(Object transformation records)
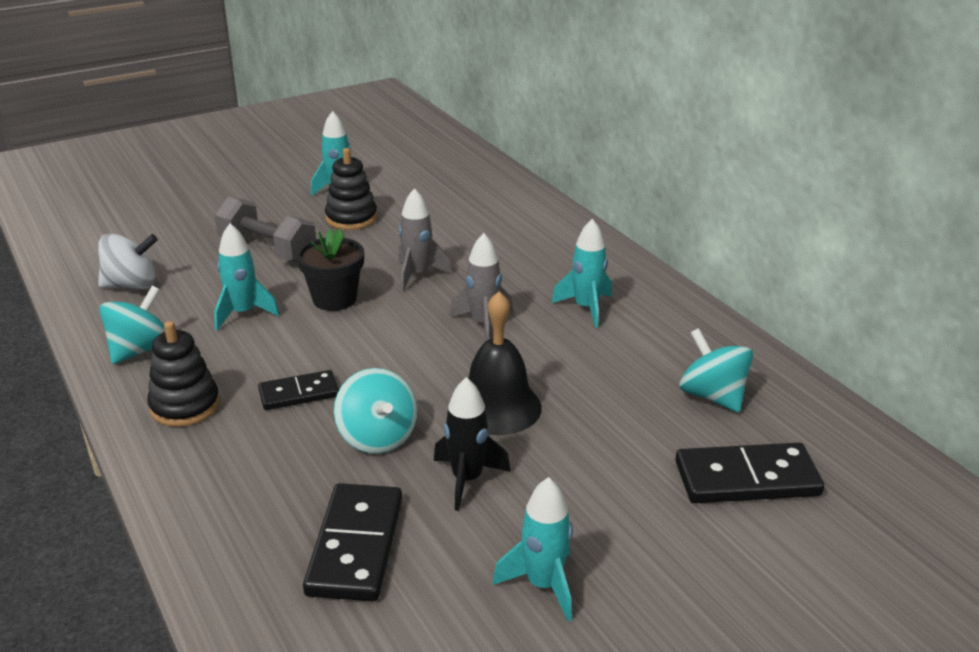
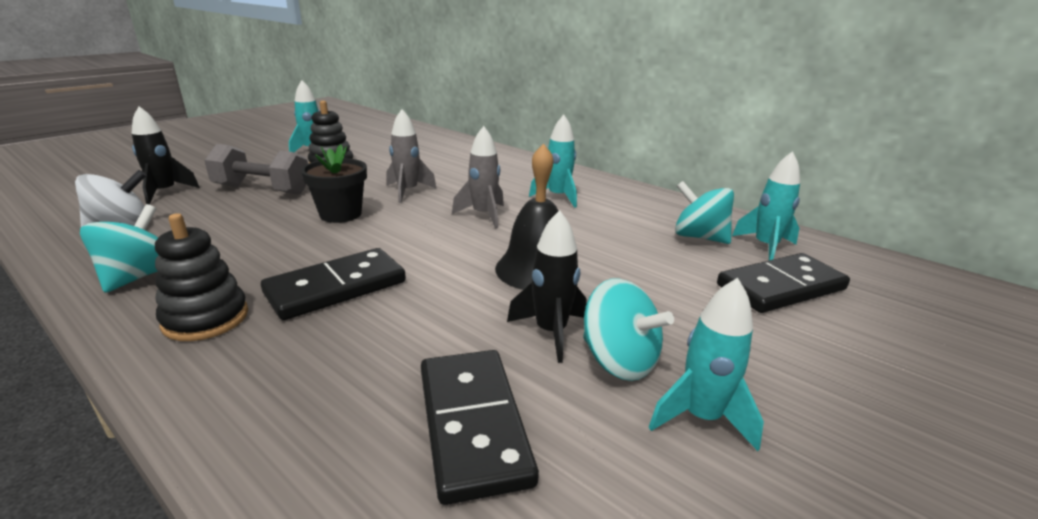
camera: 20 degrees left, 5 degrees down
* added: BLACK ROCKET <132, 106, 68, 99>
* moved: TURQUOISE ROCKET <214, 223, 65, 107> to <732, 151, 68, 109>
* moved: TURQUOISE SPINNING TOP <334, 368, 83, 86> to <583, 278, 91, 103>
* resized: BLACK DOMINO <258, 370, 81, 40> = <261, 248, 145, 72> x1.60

EXERCISE BRIEF: Reprint each of the records exactly and skip the images.

EXERCISE ANSWER:
camera: 20 degrees left, 5 degrees down
* added: BLACK ROCKET <132, 106, 68, 99>
* moved: TURQUOISE ROCKET <214, 223, 65, 107> to <732, 151, 68, 109>
* moved: TURQUOISE SPINNING TOP <334, 368, 83, 86> to <583, 278, 91, 103>
* resized: BLACK DOMINO <258, 370, 81, 40> = <261, 248, 145, 72> x1.60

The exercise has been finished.